Reproduce the material from its first line through the line containing "r2\fermata |", both included, and omit the picture from your answer.

[BEGIN]

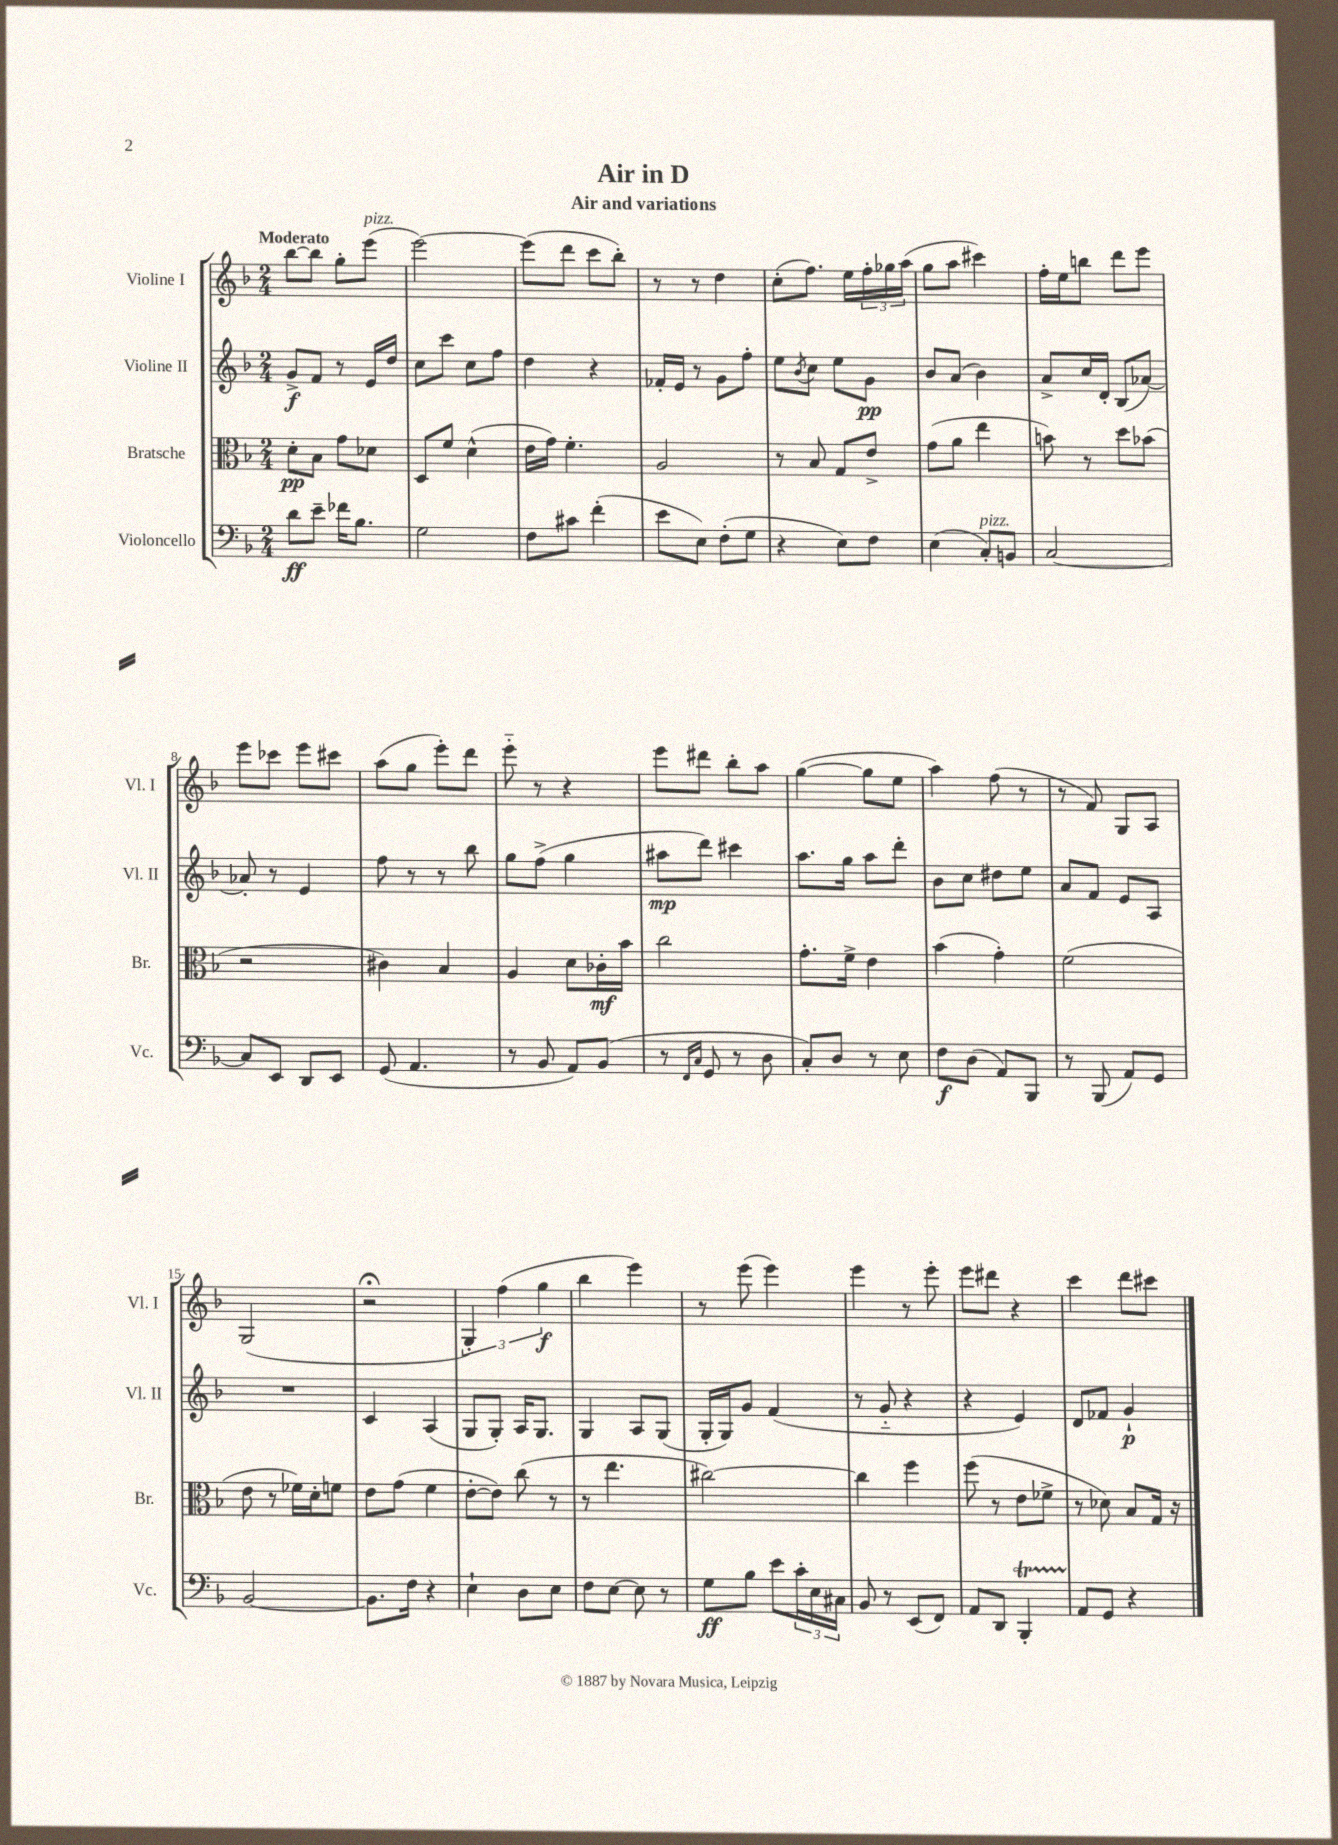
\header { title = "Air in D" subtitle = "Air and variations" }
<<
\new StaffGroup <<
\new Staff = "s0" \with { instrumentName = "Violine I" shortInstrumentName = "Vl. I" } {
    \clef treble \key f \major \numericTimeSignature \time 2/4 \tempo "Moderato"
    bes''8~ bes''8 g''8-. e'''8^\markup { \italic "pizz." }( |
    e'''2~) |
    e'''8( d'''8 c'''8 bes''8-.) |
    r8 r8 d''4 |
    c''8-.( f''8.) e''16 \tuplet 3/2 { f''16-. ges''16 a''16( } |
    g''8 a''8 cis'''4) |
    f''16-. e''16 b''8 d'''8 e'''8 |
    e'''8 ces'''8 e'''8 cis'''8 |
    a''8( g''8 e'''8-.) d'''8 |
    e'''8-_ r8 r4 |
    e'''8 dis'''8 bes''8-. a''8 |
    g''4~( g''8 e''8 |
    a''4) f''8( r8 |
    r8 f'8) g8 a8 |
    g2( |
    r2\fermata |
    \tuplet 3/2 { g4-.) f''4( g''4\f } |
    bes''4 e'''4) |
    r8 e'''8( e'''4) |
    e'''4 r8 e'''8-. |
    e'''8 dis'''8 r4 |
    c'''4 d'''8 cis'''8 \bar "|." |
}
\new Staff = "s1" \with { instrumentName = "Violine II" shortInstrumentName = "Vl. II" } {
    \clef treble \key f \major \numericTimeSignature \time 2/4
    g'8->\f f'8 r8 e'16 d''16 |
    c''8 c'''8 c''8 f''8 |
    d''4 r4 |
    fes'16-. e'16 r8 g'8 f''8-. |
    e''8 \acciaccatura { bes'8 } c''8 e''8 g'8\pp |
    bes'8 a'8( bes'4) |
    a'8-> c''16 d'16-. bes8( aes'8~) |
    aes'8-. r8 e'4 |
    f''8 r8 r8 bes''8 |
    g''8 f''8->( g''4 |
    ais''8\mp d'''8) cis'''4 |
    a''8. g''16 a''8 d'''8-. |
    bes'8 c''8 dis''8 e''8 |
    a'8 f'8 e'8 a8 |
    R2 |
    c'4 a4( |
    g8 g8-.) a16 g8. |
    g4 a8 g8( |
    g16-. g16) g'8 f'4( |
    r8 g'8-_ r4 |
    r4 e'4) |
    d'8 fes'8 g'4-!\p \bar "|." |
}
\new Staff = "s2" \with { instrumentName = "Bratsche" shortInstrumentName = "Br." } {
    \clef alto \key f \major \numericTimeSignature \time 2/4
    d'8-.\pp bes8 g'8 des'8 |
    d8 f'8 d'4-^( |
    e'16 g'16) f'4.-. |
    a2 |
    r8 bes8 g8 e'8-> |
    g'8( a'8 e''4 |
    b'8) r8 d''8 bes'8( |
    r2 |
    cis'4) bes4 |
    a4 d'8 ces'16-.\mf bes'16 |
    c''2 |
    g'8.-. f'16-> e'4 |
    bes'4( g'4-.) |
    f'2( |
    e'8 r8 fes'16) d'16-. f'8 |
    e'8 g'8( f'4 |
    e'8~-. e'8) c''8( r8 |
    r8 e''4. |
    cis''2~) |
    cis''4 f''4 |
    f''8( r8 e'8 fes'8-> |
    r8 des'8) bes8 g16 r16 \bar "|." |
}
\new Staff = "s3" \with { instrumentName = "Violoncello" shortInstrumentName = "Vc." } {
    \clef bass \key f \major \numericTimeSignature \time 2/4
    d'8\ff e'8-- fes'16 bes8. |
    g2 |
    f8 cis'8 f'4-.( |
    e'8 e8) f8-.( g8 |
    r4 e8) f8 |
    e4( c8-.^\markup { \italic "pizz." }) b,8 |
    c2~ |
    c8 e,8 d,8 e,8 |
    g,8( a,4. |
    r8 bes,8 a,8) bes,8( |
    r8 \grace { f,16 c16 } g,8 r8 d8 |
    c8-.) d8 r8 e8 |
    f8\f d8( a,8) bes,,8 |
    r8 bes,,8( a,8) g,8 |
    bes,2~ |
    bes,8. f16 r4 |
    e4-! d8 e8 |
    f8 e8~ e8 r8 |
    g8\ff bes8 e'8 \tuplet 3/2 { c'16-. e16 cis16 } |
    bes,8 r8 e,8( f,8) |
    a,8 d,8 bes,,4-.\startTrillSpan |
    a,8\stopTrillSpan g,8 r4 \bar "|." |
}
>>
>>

[END]

## TASK OUTPUT
\header { title = "Air in D" subtitle = "Air and variations" }
<<
\new StaffGroup <<
\new Staff = "s0" \with { instrumentName = "Violine I" shortInstrumentName = "Vl. I" } {
    \clef treble \key f \major \numericTimeSignature \time 2/4 \tempo "Moderato"
    bes''8~ bes''8 g''8-. e'''8^\markup { \italic "pizz." }( |
    e'''2~) |
    e'''8( d'''8 c'''8 bes''8-.) |
    r8 r8 d''4 |
    c''8-.( f''8.) e''16 \tuplet 3/2 { f''16-. ges''16 a''16( } |
    g''8 a''8 cis'''4) |
    f''16-. e''16 b''8 d'''8 e'''8 |
    e'''8 ces'''8 e'''8 cis'''8 |
    a''8( g''8 e'''8-.) d'''8 |
    e'''8-_ r8 r4 |
    e'''8 dis'''8 bes''8-. a''8 |
    g''4~( g''8 e''8 |
    a''4) f''8( r8 |
    r8 f'8) g8 a8 |
    g2( |
    r2\fermata |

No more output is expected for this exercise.